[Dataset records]

=== Section Start ===

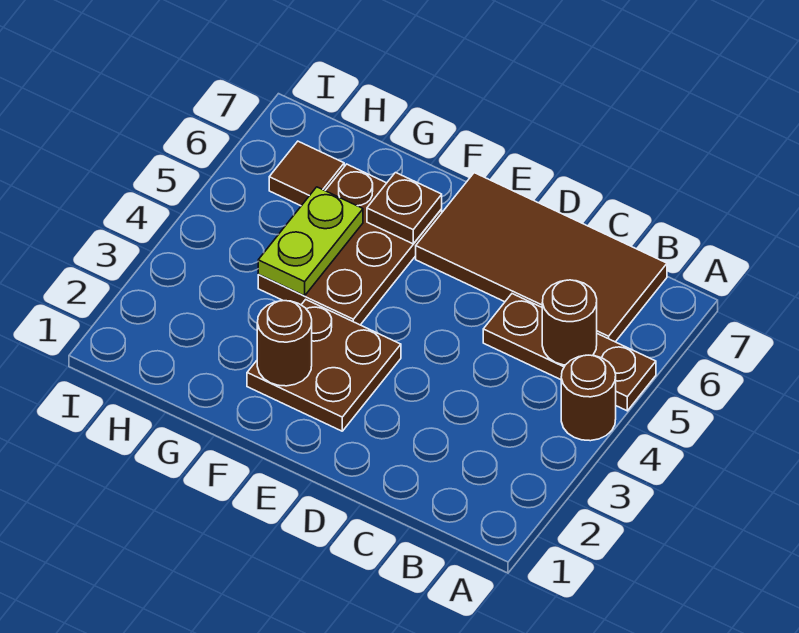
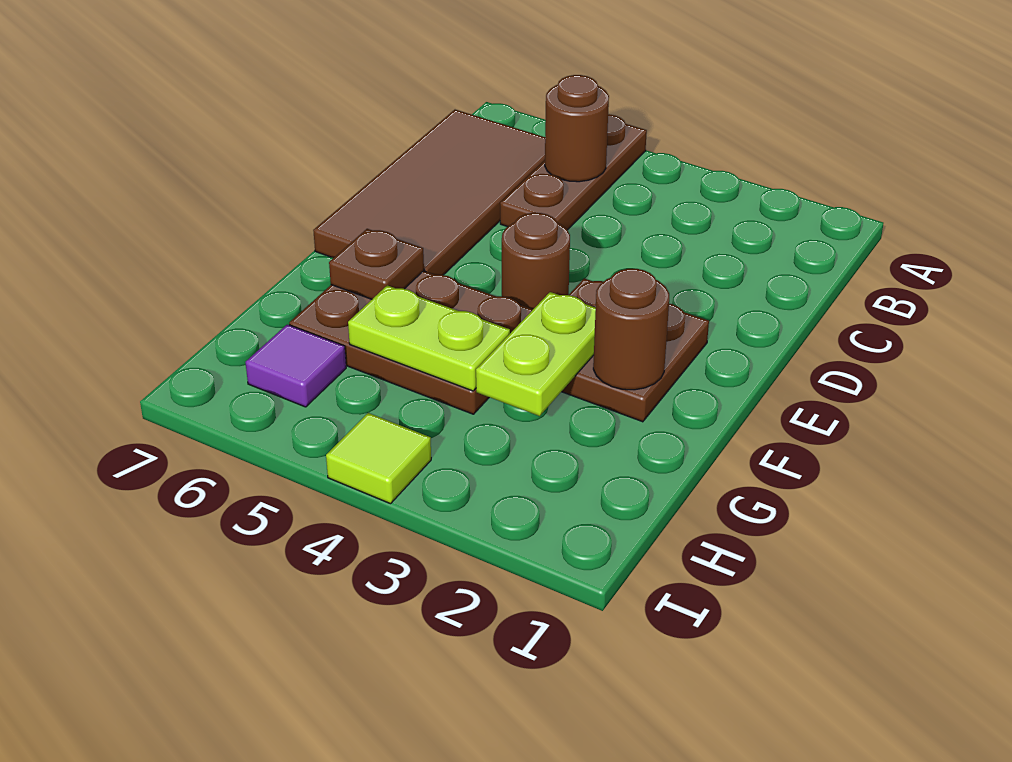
brown round brick A4 level 1 -> brown round brick E4 level 1
none -> lime plate F3:G3 level 2
brown tile H6 level 1 -> purple tile H6 level 1
none -> lime tile I4 level 1

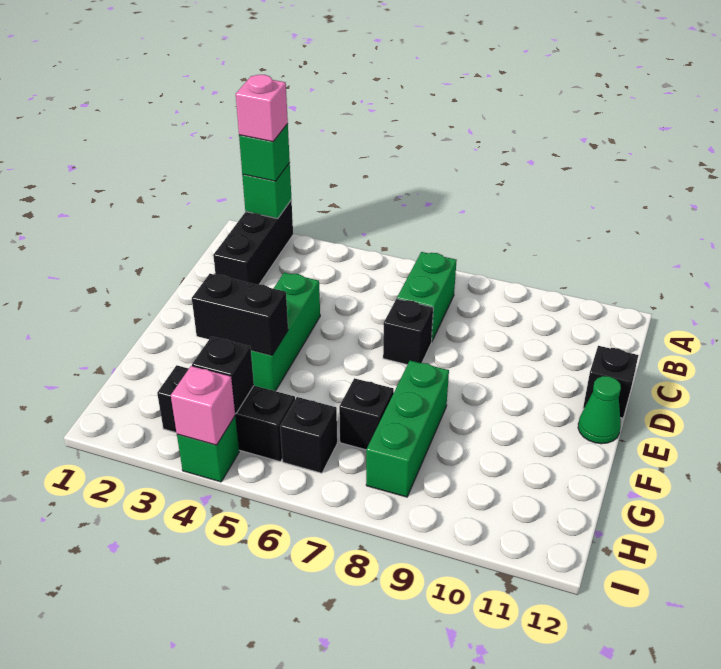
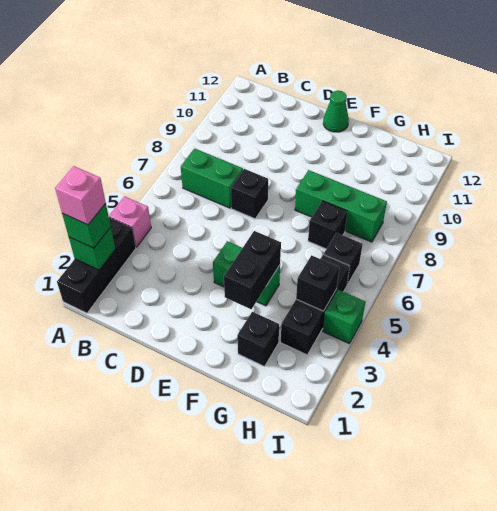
black brick A2:C2 level 1 -> black brick A1:A3 level 1
green brick D4:F4 level 1 -> green brick E4:F4 level 1
black brick D12 level 1 -> black brick G2 level 1
pink brick I4 level 2 -> pink brick A4 level 1

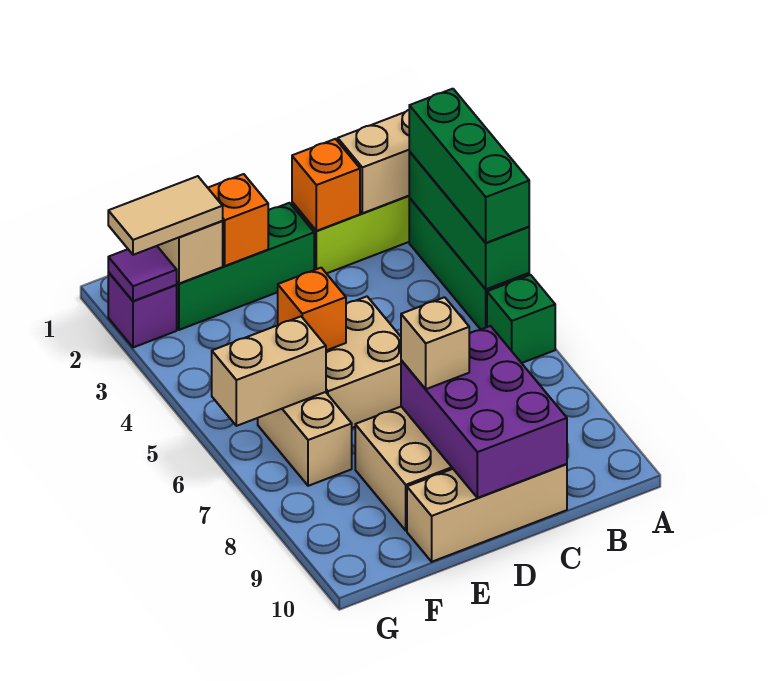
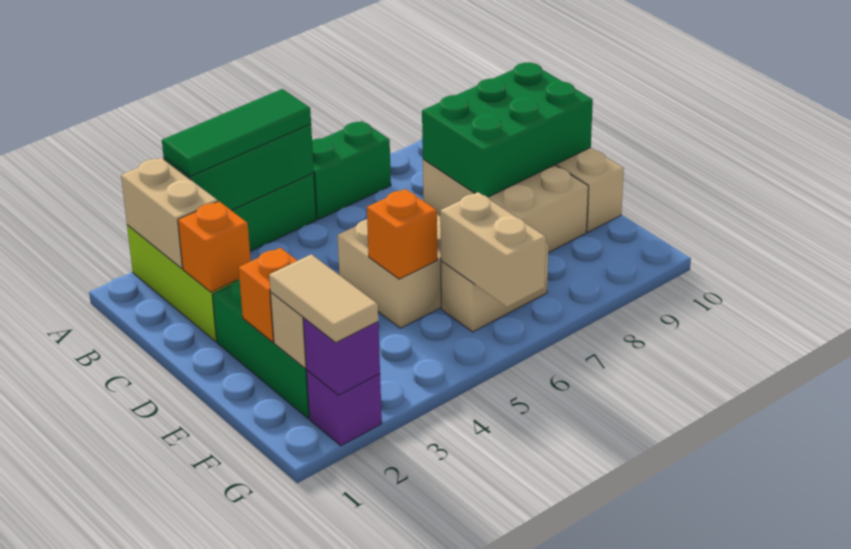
green brick A3:A5 level 3 -> green tile A3:A5 level 3
green brick A6 level 1 -> green brick A6:A7 level 1
purple brick C8:D10 level 2 -> green brick C8:D10 level 2
tan brick D8 level 3 -> none
purple tile G2 level 2 -> purple brick G2 level 2

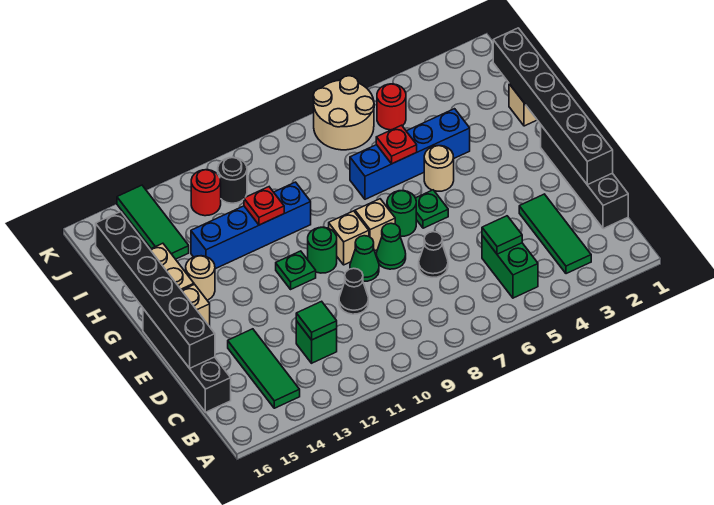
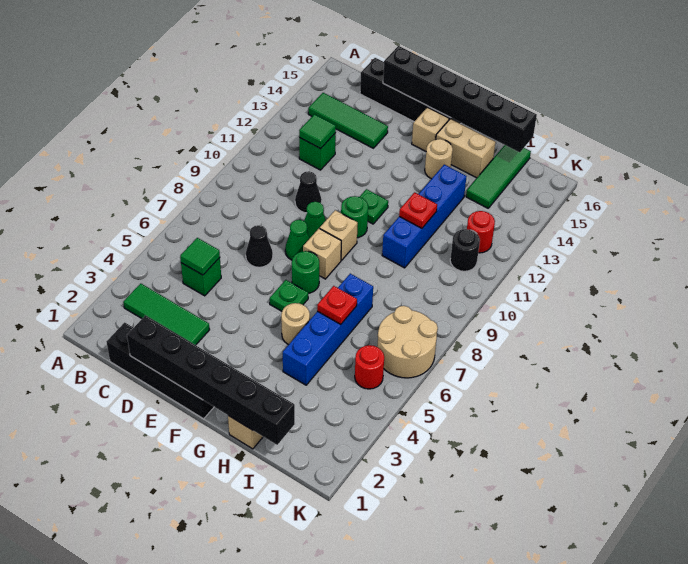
green brick B5:C5 level 1 -> green brick C5 level 1
green tile I14:K14 level 1 -> green tile I14:I16 level 1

=== Section End ===

Report every line of the data in which "lime" appears.

> _Exercise response_:
none -> lime plate F3:G3 level 2
none -> lime tile I4 level 1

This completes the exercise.